Goal of the exercise → Give the data again exactly as it appears, excluding any pictures.

[Items listed in a dataset]
□ □ □

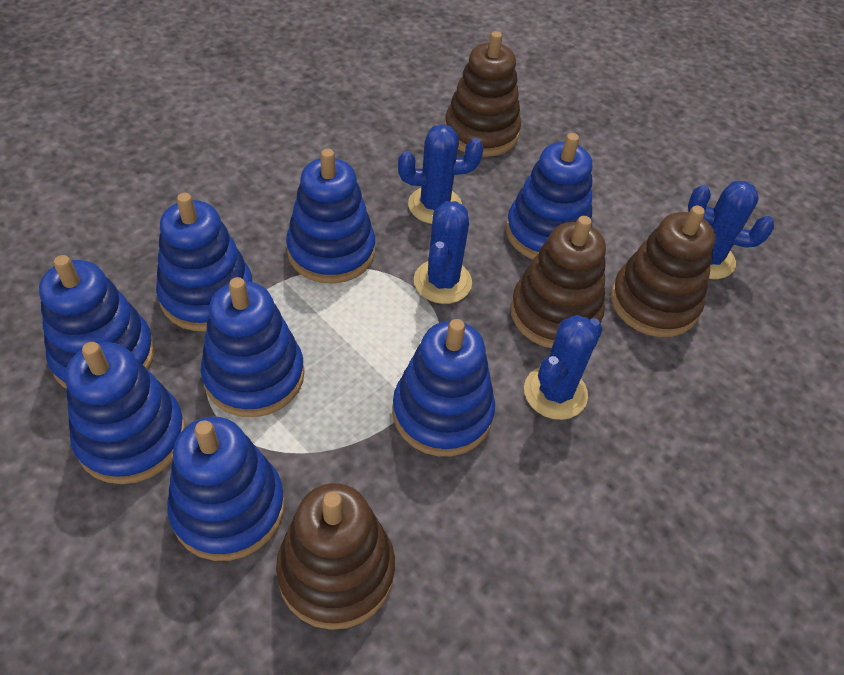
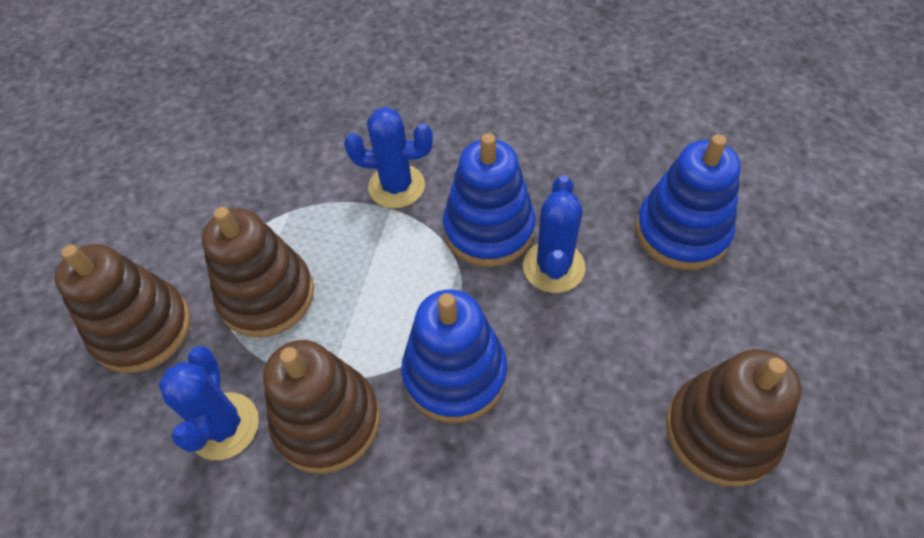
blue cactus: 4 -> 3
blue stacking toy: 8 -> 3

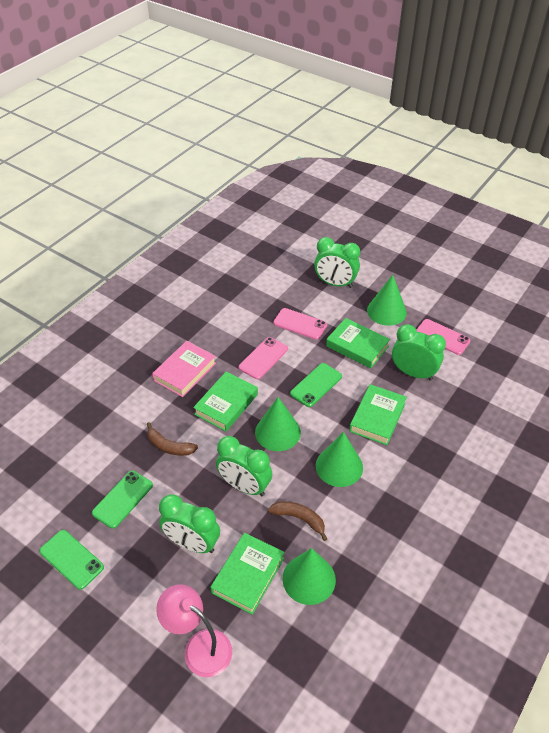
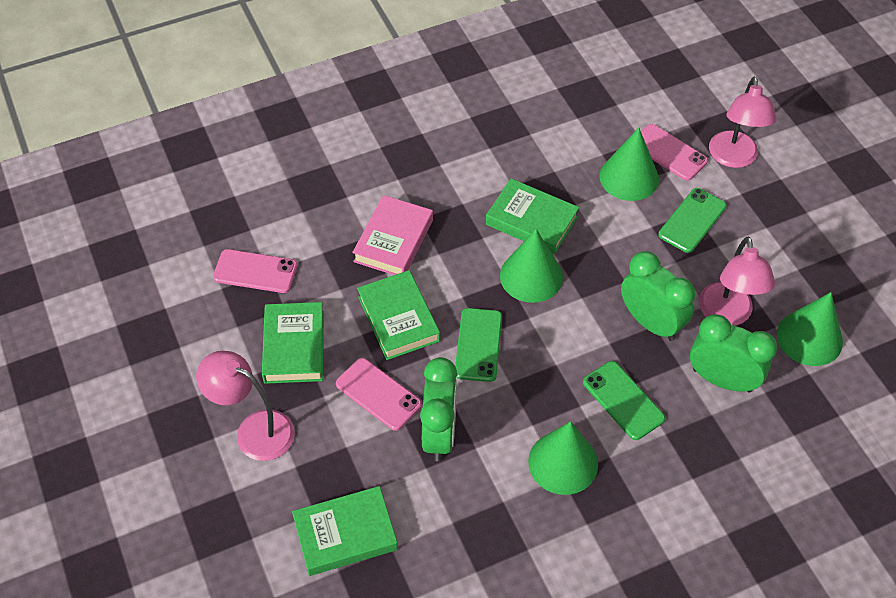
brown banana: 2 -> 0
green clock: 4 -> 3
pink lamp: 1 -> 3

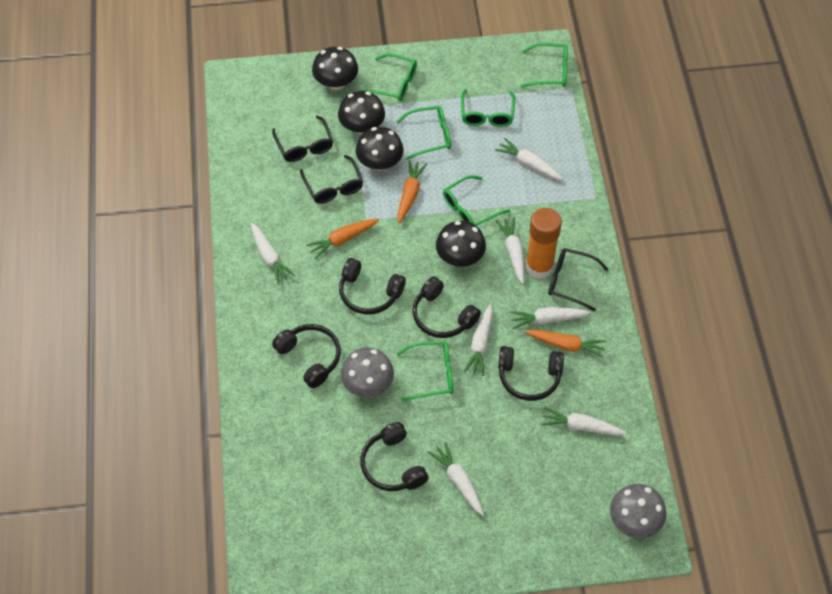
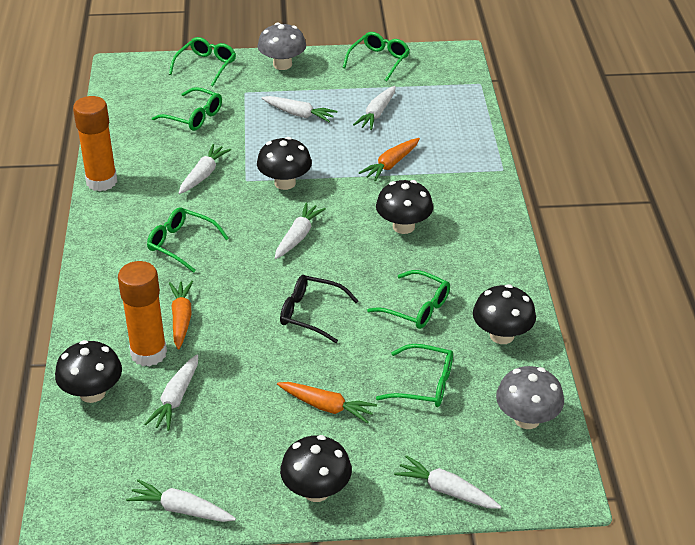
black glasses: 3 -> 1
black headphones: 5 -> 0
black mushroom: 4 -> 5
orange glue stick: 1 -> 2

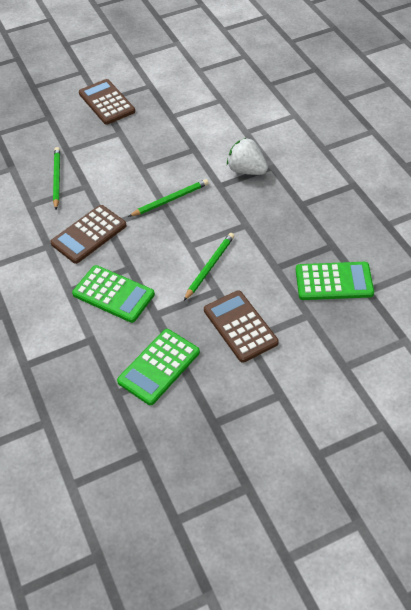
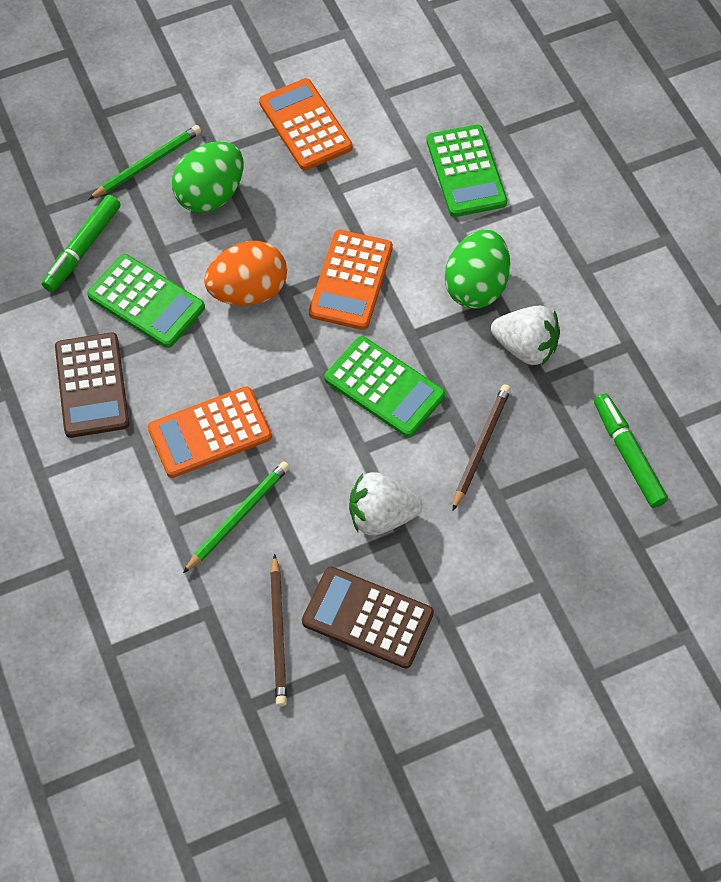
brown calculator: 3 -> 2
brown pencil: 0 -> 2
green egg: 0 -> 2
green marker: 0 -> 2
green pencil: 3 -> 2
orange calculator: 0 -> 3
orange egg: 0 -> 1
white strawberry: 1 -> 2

□ □ □

Your response →
blue cactus: 4 -> 3
blue stacking toy: 8 -> 3

brown banana: 2 -> 0
green clock: 4 -> 3
pink lamp: 1 -> 3

black glasses: 3 -> 1
black headphones: 5 -> 0
black mushroom: 4 -> 5
orange glue stick: 1 -> 2

brown calculator: 3 -> 2
brown pencil: 0 -> 2
green egg: 0 -> 2
green marker: 0 -> 2
green pencil: 3 -> 2
orange calculator: 0 -> 3
orange egg: 0 -> 1
white strawberry: 1 -> 2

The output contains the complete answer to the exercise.